The task:
Please retype the data in full and exactly; the pictures are not part of the copy.

Stored data:
════════
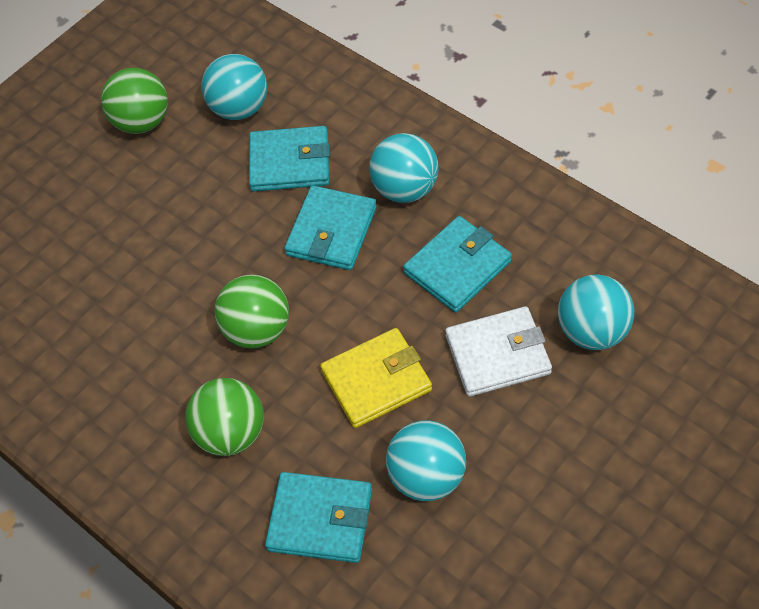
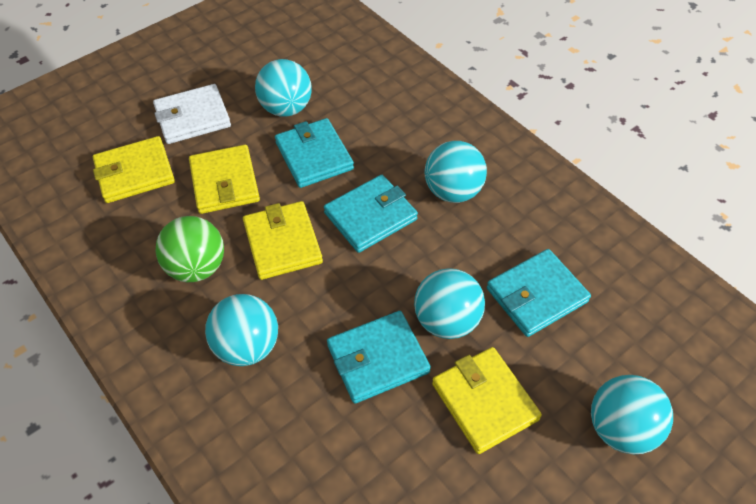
green ball: 3 -> 1
turquoise ball: 4 -> 5
yellow wallet: 1 -> 4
════════
Problem solution:
green ball: 3 -> 1
turquoise ball: 4 -> 5
yellow wallet: 1 -> 4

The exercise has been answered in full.